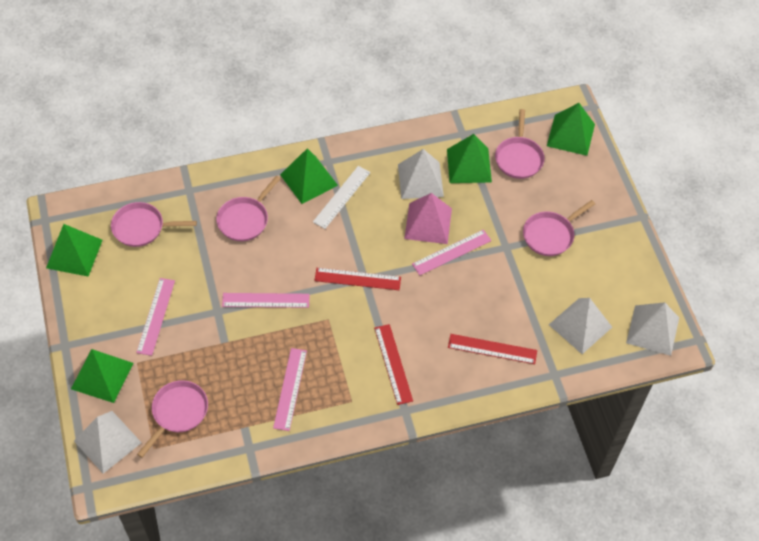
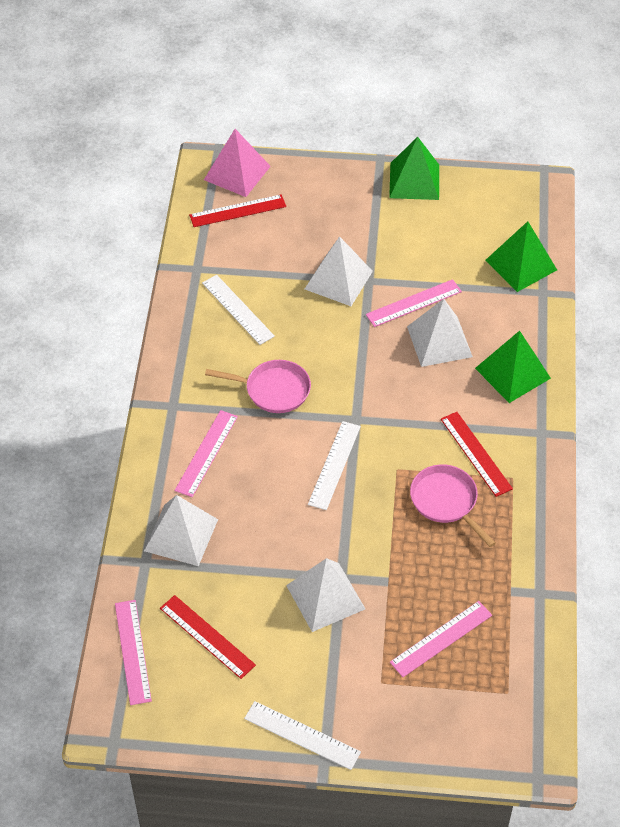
green pyramid: 5 -> 3
pink pan: 5 -> 2
white ruler: 1 -> 3

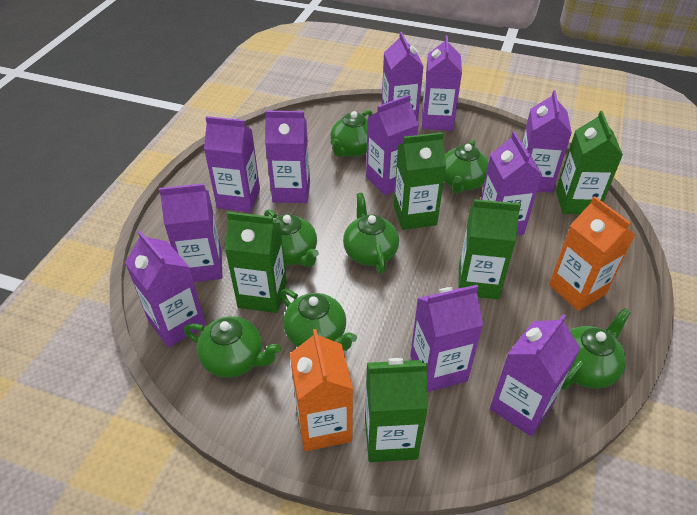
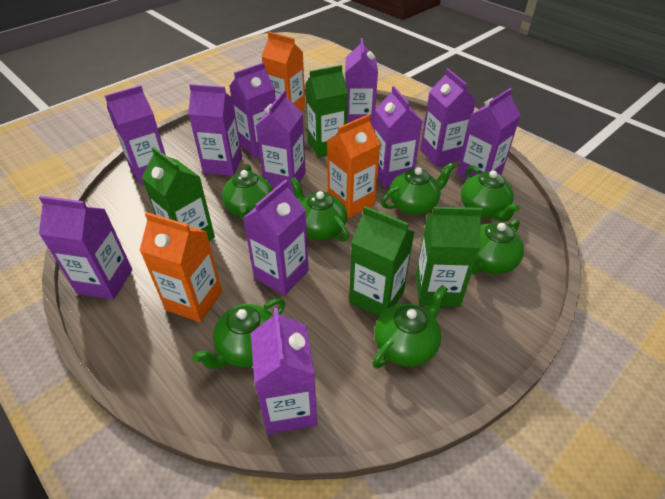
green carton: 5 -> 4
orange carton: 2 -> 3

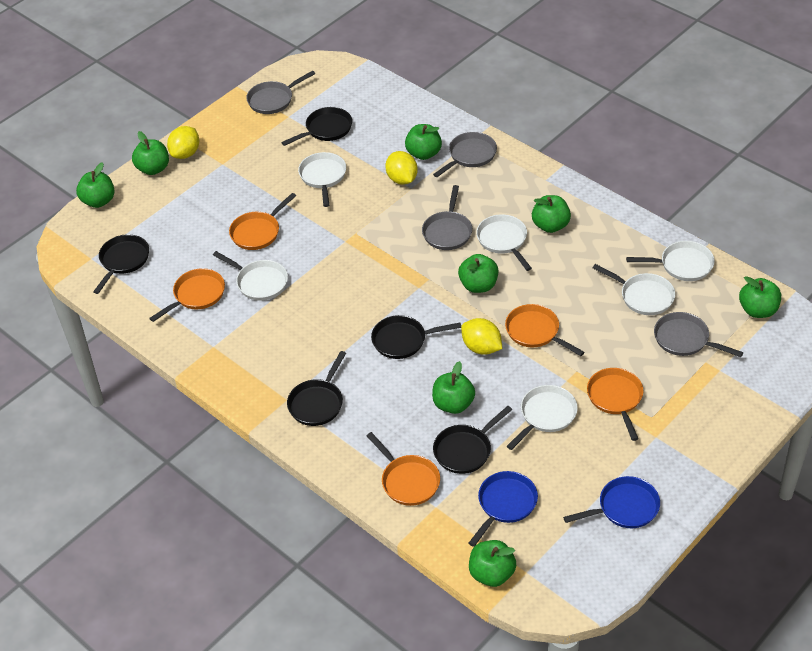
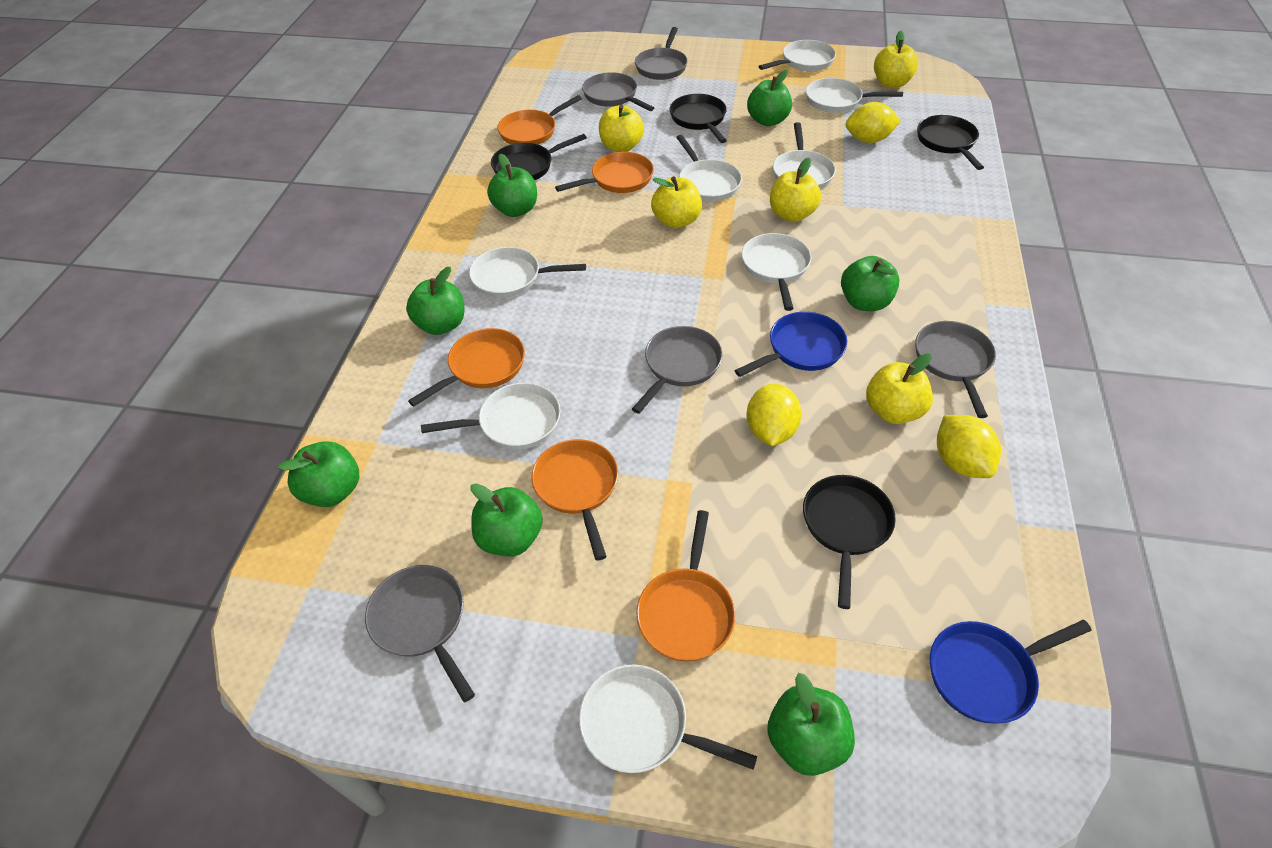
black pan: 5 -> 4
green apple: 8 -> 7
grey pan: 4 -> 5
white pan: 6 -> 8
yellow apple: 0 -> 5

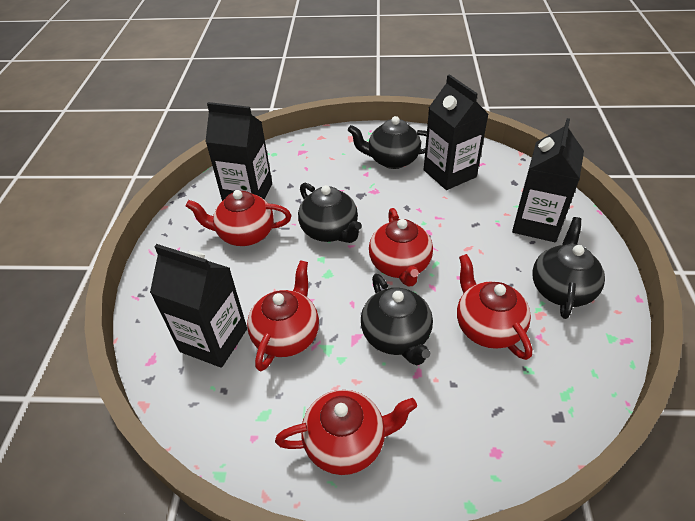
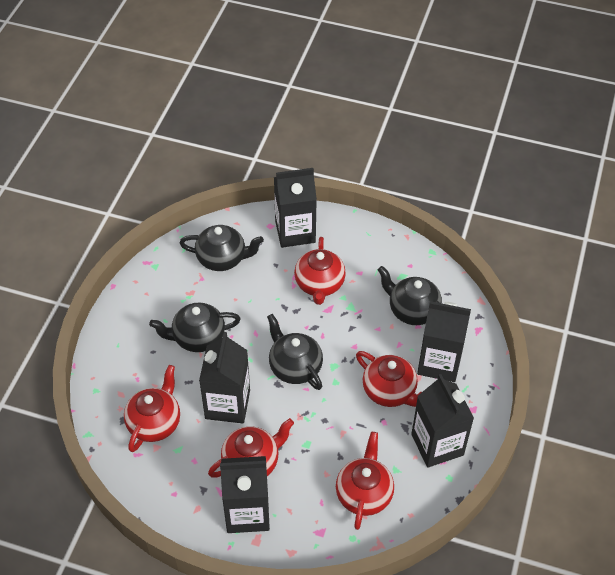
black carton: 4 -> 5

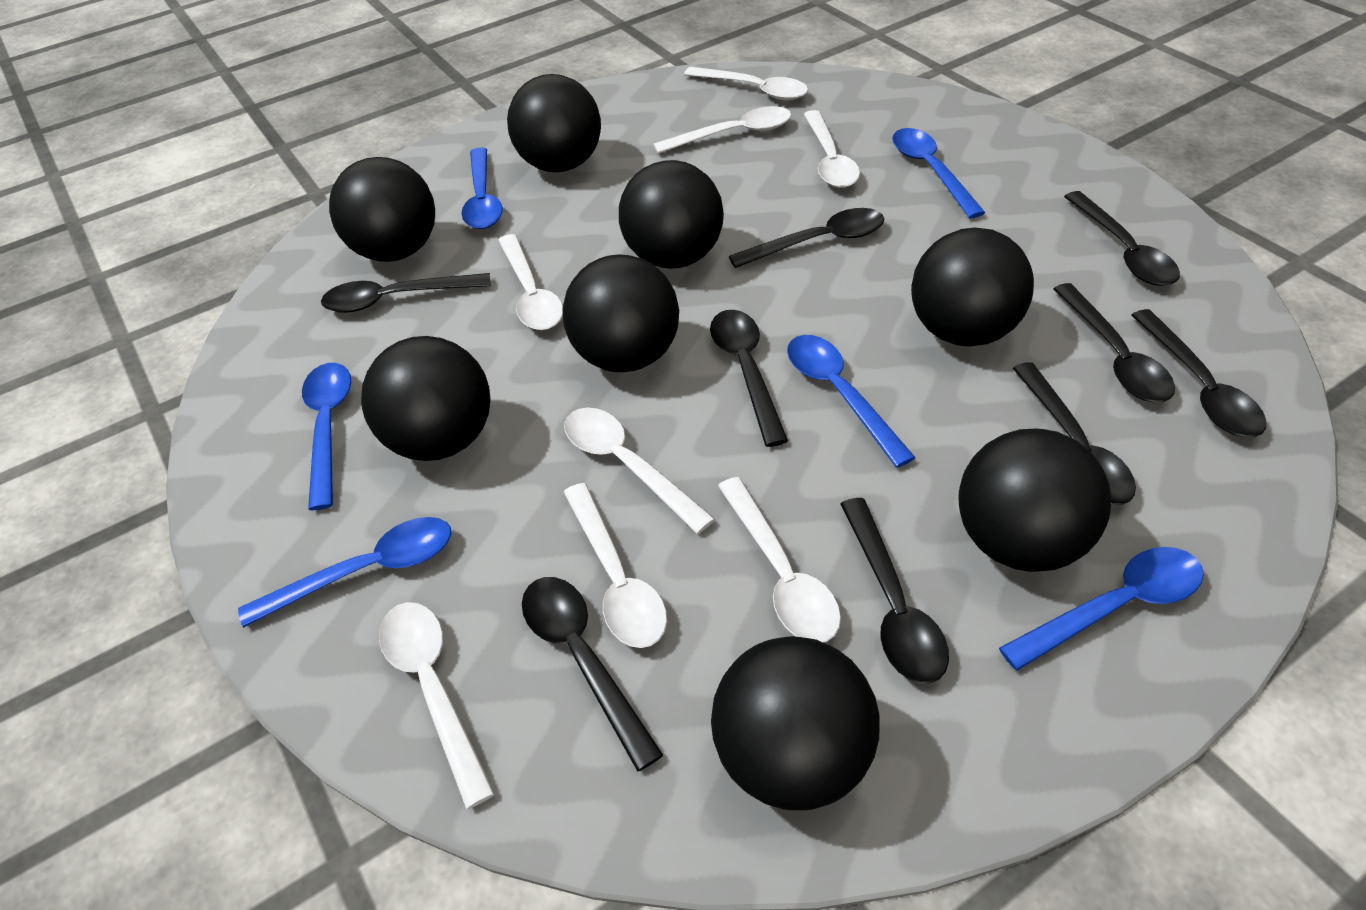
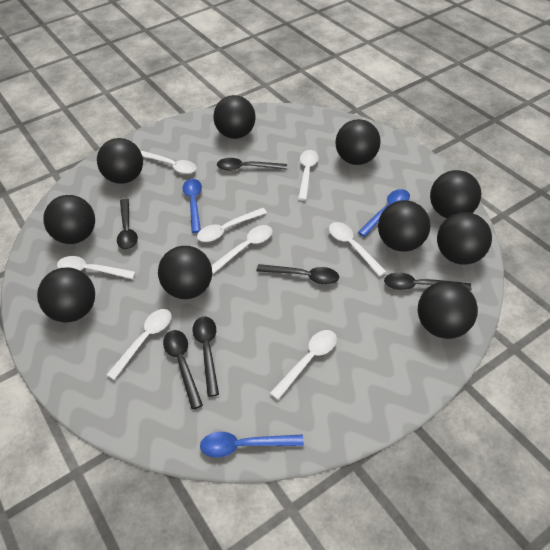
black ball: 8 -> 10
black spoon: 9 -> 6
blue spoon: 6 -> 3

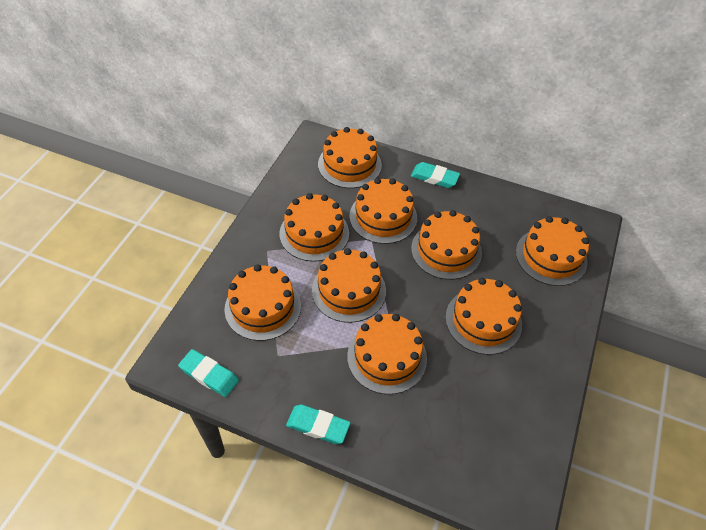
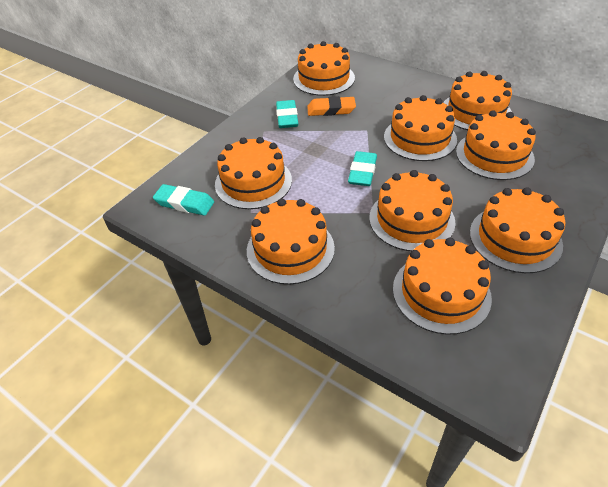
orange eraser: 0 -> 1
_ _ _
» Exercise aim
Would you return the data above exactly as written, minus the images?

» Exercise answer
green pyramid: 5 -> 3
pink pan: 5 -> 2
white ruler: 1 -> 3

green carton: 5 -> 4
orange carton: 2 -> 3

black pan: 5 -> 4
green apple: 8 -> 7
grey pan: 4 -> 5
white pan: 6 -> 8
yellow apple: 0 -> 5

black carton: 4 -> 5

black ball: 8 -> 10
black spoon: 9 -> 6
blue spoon: 6 -> 3

orange eraser: 0 -> 1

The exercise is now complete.